◆ WHAT YOU HAVE TO DO
Return the lines below that contain "clockwise".

◆ TASK INPUTS
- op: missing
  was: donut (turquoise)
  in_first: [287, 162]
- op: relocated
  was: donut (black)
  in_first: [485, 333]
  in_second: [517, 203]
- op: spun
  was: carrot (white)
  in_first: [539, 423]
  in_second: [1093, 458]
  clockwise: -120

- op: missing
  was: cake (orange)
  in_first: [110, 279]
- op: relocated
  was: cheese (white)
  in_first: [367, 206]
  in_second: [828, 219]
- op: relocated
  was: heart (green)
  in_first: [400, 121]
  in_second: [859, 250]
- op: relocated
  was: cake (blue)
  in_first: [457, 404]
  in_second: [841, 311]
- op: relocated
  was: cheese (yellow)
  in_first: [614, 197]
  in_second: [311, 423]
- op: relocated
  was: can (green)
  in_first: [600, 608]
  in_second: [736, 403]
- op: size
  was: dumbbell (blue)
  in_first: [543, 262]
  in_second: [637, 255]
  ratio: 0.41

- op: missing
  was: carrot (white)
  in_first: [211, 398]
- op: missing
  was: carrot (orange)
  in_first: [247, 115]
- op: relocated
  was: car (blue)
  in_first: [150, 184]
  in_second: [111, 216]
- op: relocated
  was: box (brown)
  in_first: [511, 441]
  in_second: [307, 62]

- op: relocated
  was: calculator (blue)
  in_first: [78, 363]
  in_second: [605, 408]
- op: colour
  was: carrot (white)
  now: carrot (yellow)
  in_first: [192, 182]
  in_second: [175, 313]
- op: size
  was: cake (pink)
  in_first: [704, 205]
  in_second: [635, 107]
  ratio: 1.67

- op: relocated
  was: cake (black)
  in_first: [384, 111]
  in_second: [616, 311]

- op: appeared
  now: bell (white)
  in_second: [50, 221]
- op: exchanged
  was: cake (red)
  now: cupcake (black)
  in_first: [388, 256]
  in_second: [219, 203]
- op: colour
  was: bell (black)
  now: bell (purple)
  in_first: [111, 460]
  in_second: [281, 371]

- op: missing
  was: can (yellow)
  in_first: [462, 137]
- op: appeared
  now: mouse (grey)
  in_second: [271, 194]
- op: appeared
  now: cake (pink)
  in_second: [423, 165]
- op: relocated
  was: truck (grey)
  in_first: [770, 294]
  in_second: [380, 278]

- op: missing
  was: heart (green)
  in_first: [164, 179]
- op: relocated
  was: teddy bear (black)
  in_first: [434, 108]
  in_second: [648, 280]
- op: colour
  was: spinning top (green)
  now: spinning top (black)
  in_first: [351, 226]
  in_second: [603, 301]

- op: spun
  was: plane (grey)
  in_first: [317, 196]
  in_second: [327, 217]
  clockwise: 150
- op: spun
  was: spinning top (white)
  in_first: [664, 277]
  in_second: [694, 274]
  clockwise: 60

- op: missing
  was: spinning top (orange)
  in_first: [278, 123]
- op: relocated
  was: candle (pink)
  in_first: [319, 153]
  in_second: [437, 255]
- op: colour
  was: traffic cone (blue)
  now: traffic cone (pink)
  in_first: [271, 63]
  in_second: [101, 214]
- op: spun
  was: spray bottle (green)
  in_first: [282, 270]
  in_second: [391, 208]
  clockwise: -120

◆ EXPECTED OUTPUT
  clockwise: -120
  clockwise: 150
  clockwise: 60
  clockwise: -120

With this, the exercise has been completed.